BEGIN STUDY MATERIAL
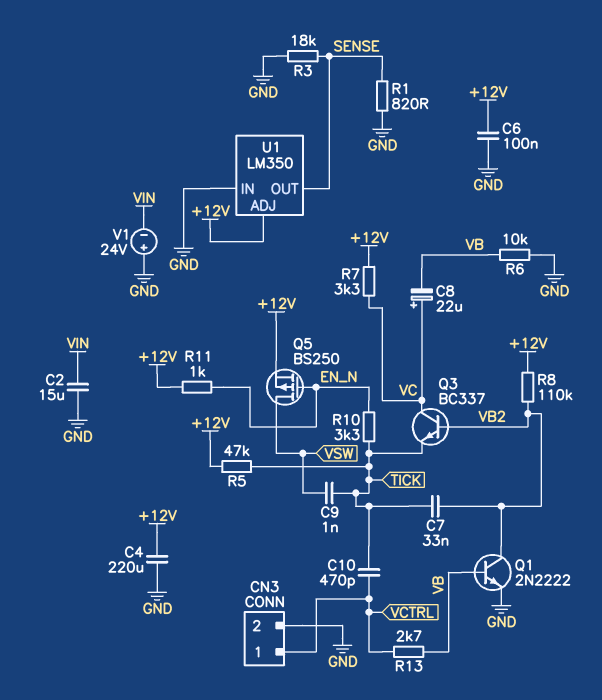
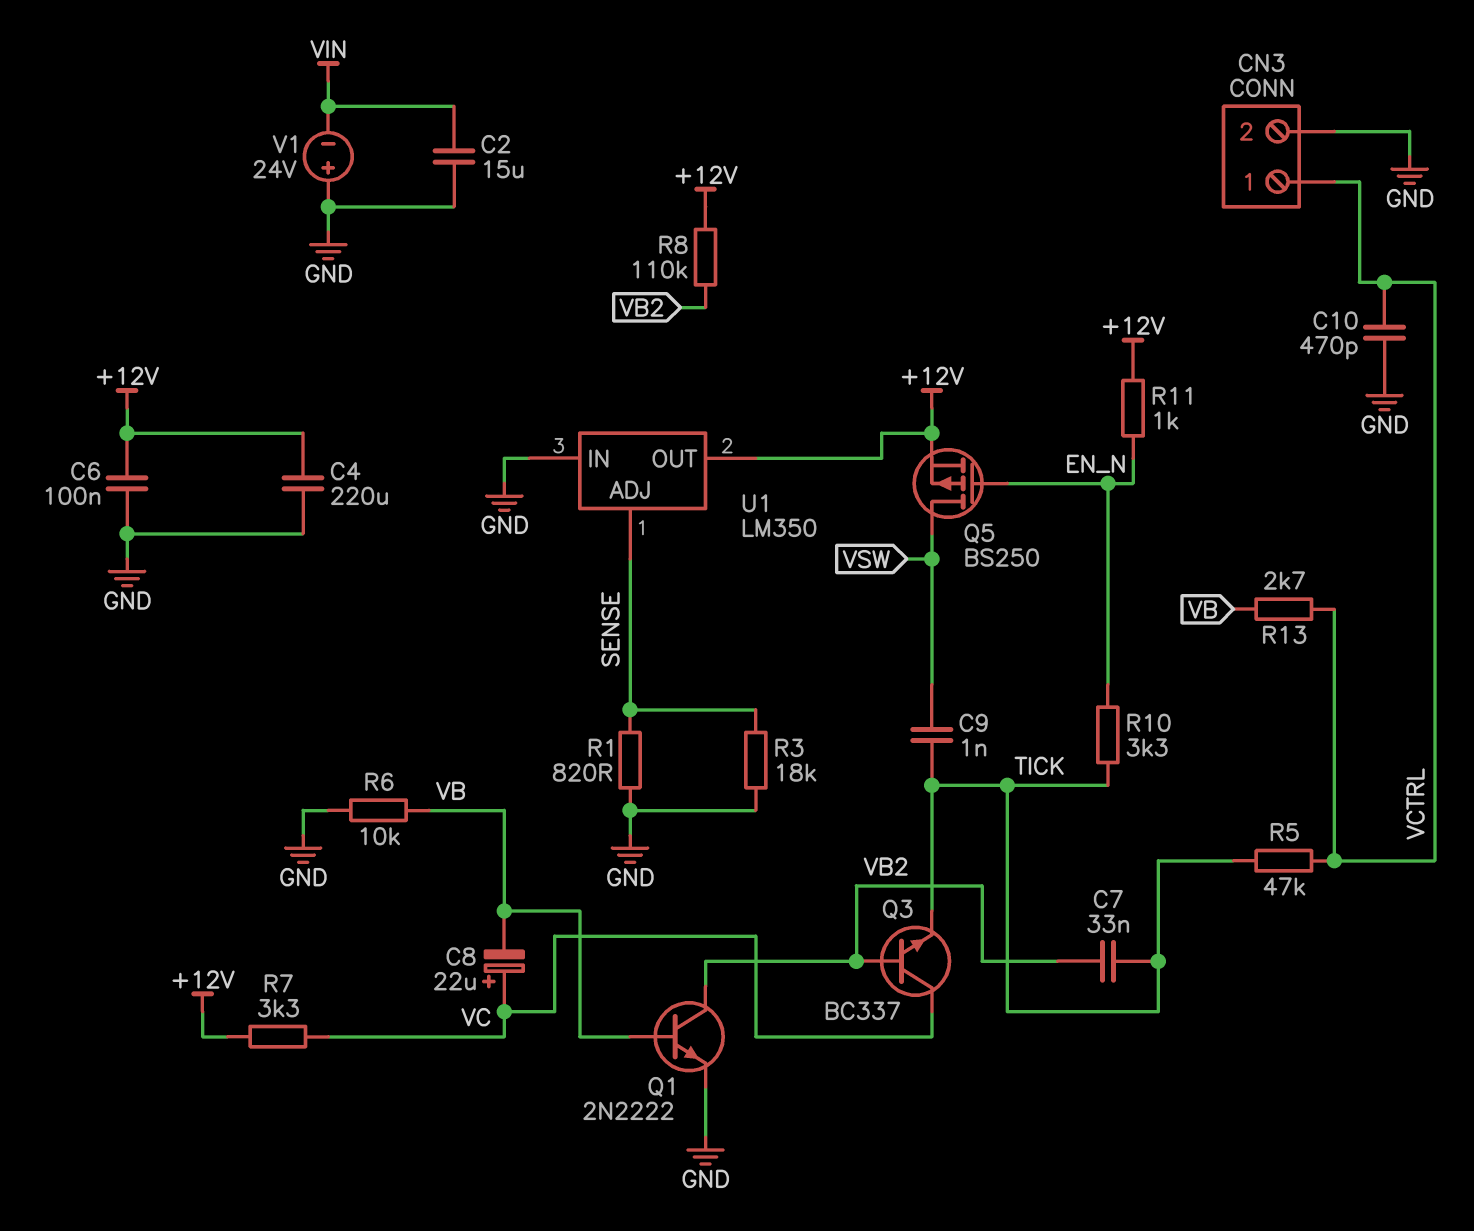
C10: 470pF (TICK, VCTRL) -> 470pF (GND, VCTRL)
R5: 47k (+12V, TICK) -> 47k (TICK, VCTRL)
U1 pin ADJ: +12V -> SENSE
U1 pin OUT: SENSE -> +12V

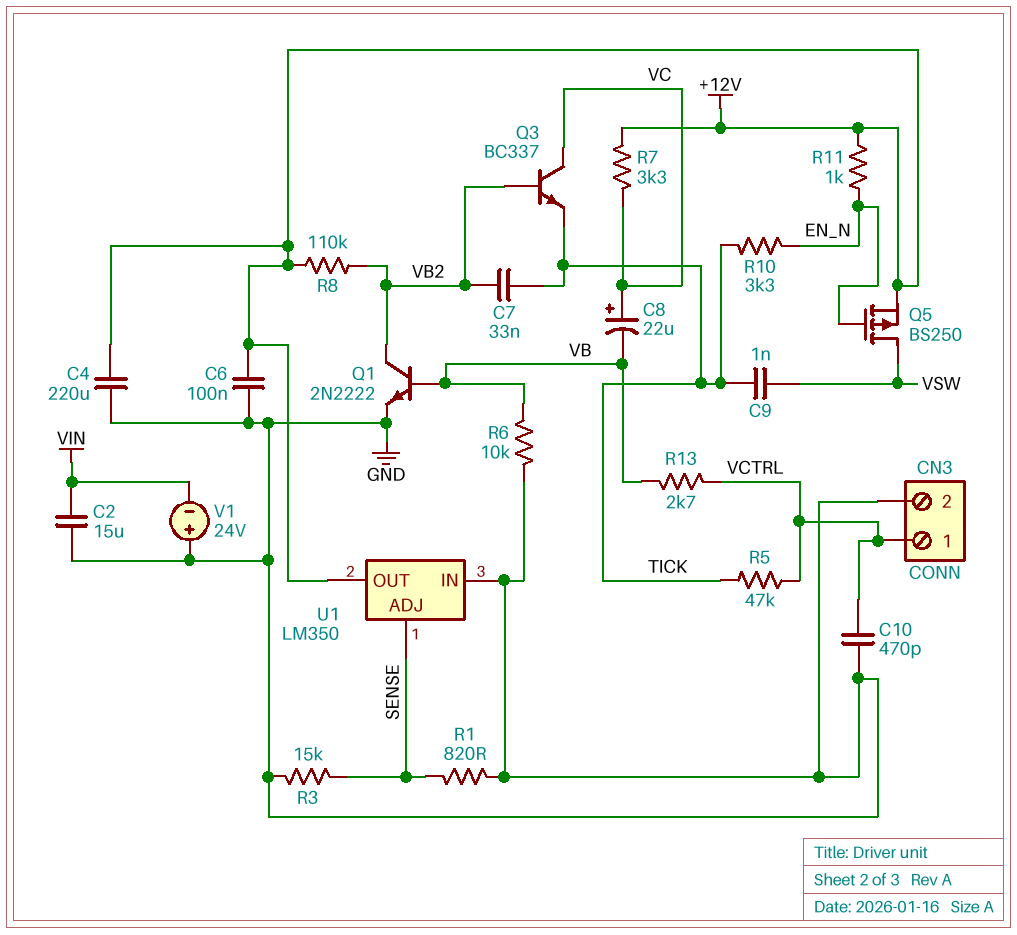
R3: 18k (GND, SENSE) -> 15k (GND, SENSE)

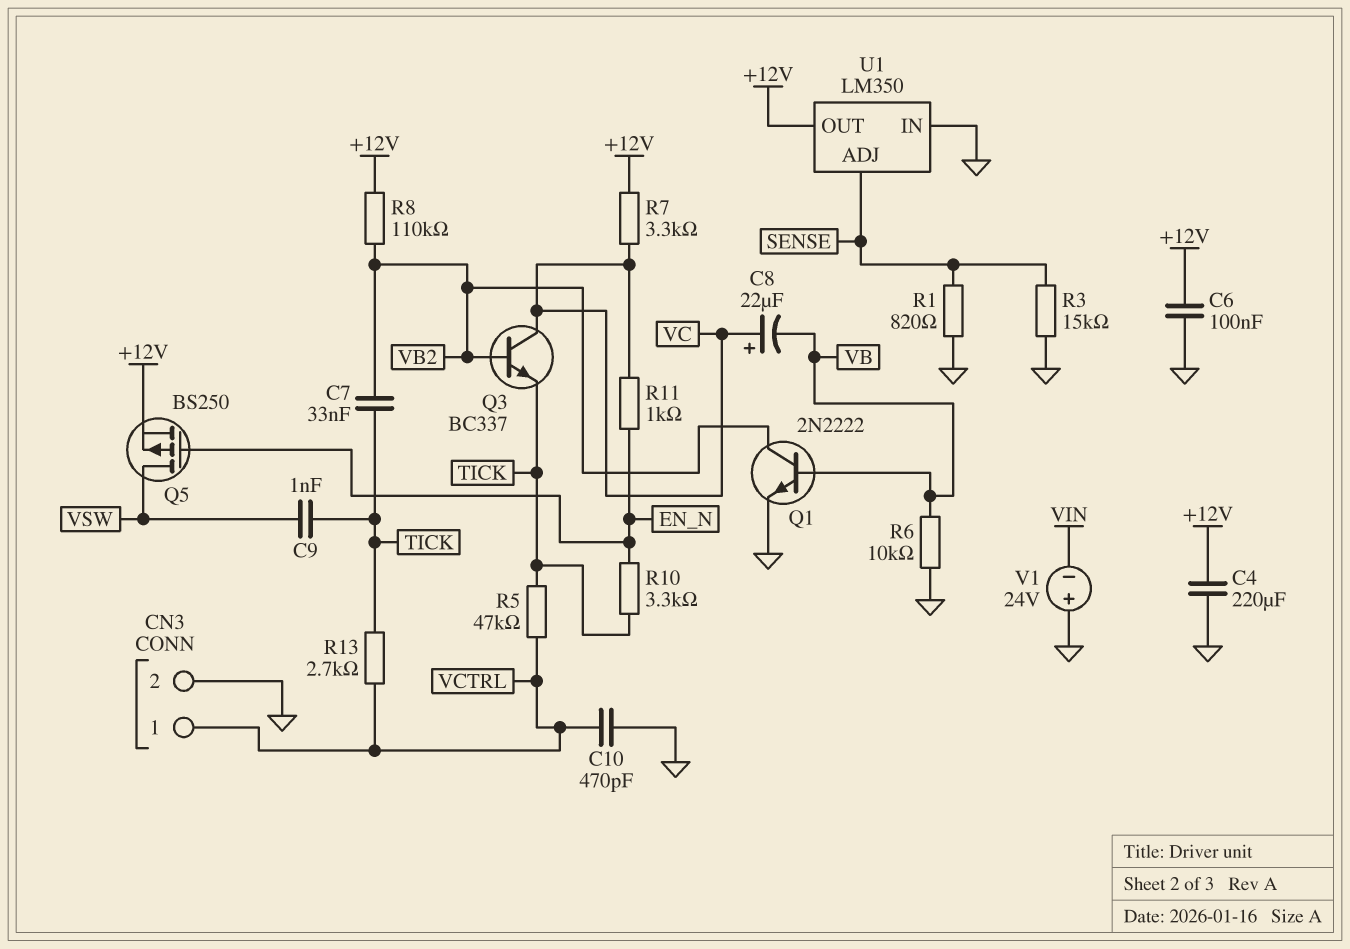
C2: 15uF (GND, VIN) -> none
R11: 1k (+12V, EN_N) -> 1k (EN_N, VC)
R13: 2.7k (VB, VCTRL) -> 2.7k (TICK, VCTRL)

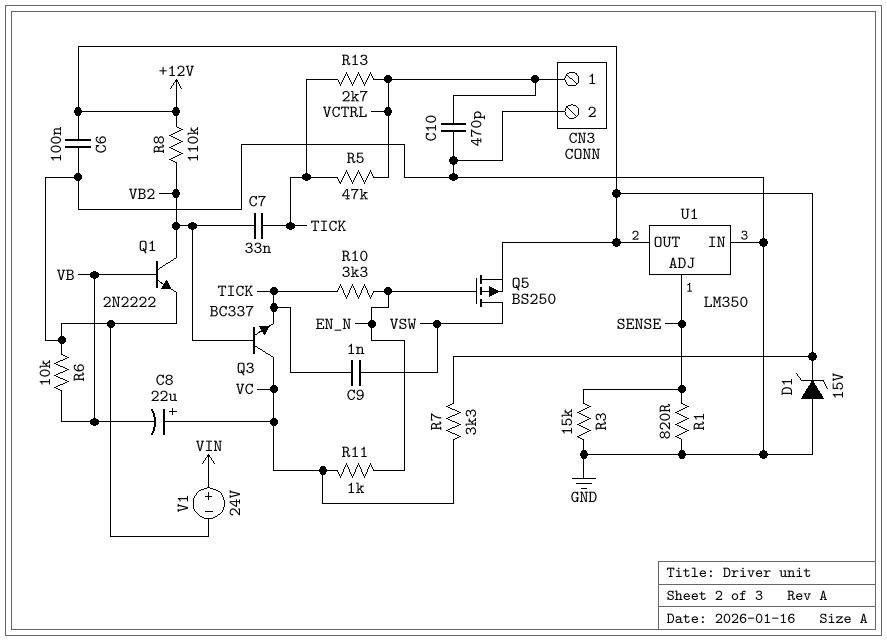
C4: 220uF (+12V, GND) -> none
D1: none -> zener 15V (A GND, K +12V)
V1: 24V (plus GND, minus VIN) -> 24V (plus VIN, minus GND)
END STUDY MATERIAL
BEGIN STUDY MATERIAL
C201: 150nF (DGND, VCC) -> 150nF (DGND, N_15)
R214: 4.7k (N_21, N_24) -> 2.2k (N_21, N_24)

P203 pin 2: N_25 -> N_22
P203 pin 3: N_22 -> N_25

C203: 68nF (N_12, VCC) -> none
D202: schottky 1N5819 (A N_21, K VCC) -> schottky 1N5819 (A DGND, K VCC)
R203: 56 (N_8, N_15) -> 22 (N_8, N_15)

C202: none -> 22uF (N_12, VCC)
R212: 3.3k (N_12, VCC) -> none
END STUDY MATERIAL
◆ WORK ITEM:
Check every line of the data, and copy the ones that contain "VCTRL".

◆ TASK SOLUTION:
C10: 470pF (TICK, VCTRL) -> 470pF (GND, VCTRL)
R5: 47k (+12V, TICK) -> 47k (TICK, VCTRL)
R13: 2.7k (VB, VCTRL) -> 2.7k (TICK, VCTRL)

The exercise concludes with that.